● DATA EXTRACT:
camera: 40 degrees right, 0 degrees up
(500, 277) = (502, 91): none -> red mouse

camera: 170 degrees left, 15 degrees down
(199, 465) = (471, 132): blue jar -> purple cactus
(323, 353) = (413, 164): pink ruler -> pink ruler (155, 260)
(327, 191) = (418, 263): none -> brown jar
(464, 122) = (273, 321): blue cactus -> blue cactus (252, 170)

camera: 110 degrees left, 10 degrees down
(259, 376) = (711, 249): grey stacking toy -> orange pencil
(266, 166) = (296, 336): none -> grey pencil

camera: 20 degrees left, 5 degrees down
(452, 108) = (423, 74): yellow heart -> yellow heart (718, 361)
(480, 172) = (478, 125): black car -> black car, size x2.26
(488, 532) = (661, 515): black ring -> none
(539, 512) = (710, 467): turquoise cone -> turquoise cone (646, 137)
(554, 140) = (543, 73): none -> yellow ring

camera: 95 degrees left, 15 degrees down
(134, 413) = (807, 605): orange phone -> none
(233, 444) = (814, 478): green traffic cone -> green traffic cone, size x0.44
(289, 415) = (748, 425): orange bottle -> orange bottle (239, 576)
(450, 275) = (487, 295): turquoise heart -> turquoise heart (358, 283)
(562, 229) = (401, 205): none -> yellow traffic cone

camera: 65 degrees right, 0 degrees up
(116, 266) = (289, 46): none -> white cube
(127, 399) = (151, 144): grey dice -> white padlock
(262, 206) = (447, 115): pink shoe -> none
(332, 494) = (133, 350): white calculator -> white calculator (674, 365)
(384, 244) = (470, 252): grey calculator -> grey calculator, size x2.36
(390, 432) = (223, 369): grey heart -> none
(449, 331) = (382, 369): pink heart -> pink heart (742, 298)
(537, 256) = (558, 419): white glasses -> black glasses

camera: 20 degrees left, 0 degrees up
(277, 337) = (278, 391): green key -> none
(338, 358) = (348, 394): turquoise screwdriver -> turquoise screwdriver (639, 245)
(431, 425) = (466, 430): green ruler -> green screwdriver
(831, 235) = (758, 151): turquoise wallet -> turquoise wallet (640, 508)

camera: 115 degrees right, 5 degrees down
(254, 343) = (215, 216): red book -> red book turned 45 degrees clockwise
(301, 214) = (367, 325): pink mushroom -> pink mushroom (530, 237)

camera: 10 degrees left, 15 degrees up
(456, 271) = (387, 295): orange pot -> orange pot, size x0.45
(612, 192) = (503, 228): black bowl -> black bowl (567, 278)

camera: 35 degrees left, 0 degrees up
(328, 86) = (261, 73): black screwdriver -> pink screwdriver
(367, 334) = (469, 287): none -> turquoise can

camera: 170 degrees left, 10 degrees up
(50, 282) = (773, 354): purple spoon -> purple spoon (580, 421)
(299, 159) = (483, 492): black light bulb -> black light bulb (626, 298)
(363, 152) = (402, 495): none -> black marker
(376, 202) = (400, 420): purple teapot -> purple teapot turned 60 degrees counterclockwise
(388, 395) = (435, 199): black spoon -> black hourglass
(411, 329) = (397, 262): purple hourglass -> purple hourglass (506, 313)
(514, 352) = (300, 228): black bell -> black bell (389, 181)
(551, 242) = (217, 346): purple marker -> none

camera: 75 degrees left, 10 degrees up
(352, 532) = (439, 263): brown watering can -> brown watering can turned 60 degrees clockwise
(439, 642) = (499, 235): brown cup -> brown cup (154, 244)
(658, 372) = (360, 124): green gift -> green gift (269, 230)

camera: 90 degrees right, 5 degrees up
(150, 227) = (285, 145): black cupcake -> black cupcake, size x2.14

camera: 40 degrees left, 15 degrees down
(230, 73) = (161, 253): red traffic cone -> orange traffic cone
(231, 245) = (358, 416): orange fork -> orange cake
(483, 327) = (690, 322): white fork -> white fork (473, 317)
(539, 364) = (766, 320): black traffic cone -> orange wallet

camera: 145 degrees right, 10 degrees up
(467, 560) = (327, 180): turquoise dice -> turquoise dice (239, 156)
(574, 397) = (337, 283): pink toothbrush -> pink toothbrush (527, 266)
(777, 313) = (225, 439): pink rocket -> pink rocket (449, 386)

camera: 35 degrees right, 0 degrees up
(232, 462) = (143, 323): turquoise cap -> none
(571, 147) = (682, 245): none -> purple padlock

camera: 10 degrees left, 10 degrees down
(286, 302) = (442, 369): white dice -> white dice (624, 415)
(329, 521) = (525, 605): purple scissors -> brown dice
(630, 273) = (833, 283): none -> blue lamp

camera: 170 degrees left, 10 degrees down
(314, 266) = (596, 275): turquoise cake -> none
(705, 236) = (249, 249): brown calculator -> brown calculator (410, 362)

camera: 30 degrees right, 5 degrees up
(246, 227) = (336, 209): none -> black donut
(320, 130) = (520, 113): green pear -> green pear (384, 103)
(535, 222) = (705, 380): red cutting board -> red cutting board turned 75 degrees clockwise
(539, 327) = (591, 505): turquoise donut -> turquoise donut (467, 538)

● TASK TO COMPLETE: The answer must be every line of the data that contains the word "left".

● RESPONSE BELOW:
camera: 170 degrees left, 15 degrees down
camera: 110 degrees left, 10 degrees down
camera: 20 degrees left, 5 degrees down
camera: 95 degrees left, 15 degrees down
camera: 20 degrees left, 0 degrees up
camera: 10 degrees left, 15 degrees up
camera: 35 degrees left, 0 degrees up
camera: 170 degrees left, 10 degrees up
camera: 75 degrees left, 10 degrees up
camera: 40 degrees left, 15 degrees down
camera: 10 degrees left, 10 degrees down
camera: 170 degrees left, 10 degrees down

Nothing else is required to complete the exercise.